TASK DIRECTIONS:
Go through the lines below and copy each one that holds the string "purple".
◆ ◆ ◆ ◆ ◆
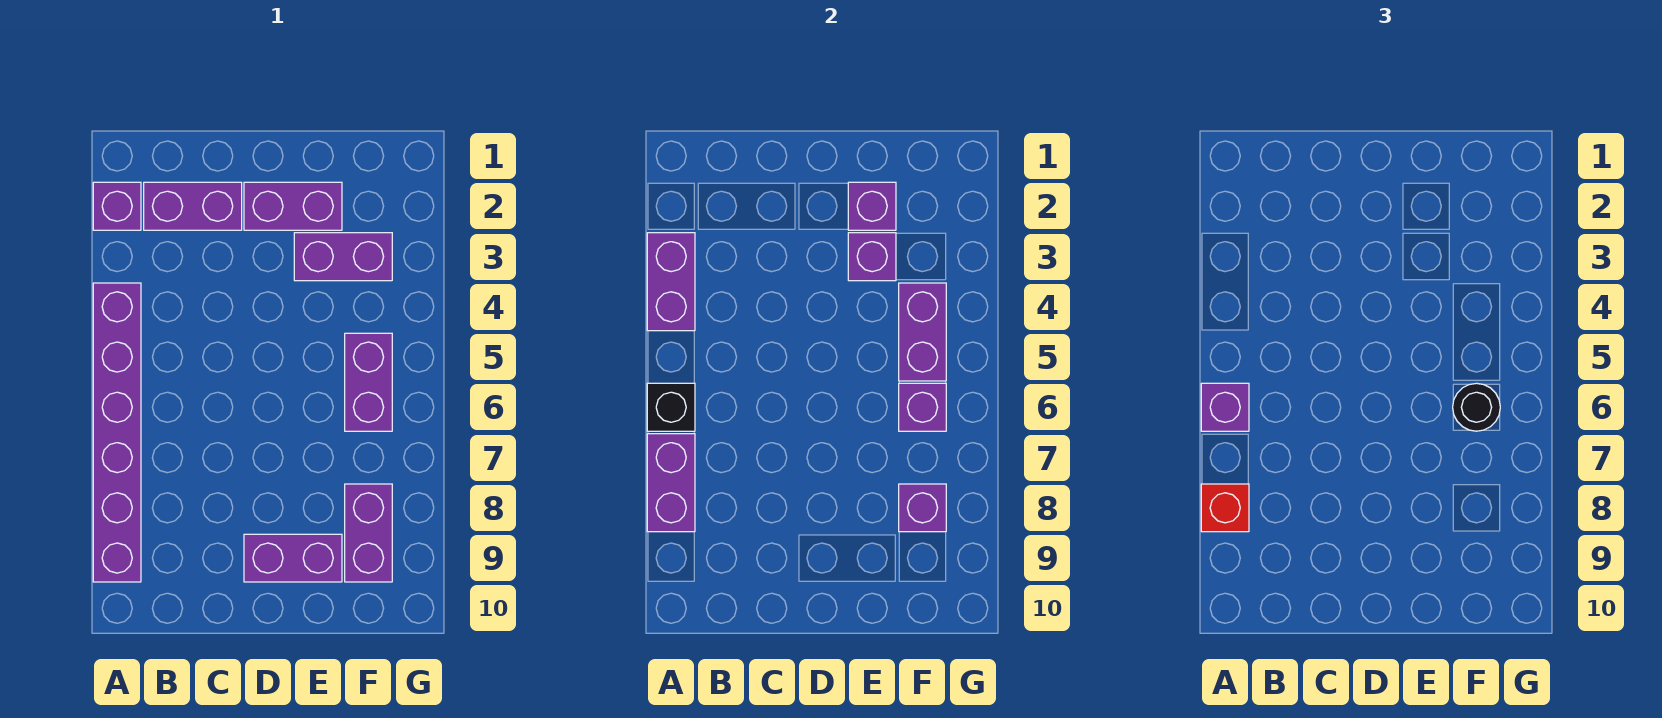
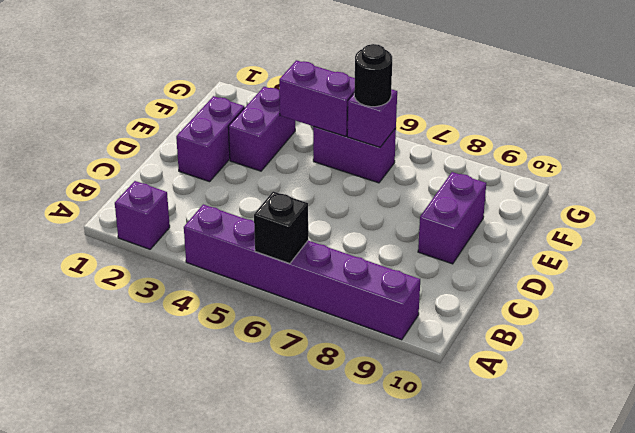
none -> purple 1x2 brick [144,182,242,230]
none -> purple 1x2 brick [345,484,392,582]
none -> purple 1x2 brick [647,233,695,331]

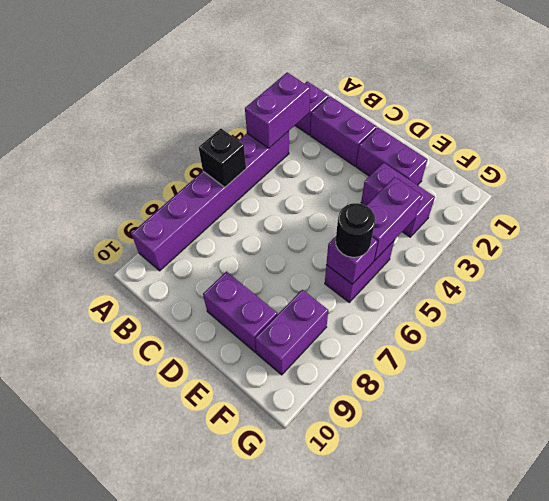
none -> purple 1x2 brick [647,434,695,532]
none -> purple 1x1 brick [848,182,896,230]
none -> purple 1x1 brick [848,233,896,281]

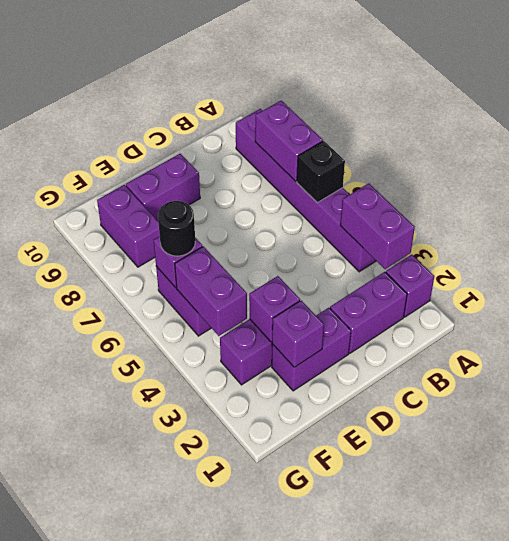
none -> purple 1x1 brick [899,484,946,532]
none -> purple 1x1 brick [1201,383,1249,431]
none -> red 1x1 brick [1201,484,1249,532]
◆ ◆ ◆ ◆ ◆
REPLY TO THE TASK:
none -> purple 1x2 brick [144,182,242,230]
none -> purple 1x2 brick [345,484,392,582]
none -> purple 1x2 brick [647,233,695,331]
none -> purple 1x2 brick [647,434,695,532]
none -> purple 1x1 brick [848,182,896,230]
none -> purple 1x1 brick [848,233,896,281]
none -> purple 1x1 brick [899,484,946,532]
none -> purple 1x1 brick [1201,383,1249,431]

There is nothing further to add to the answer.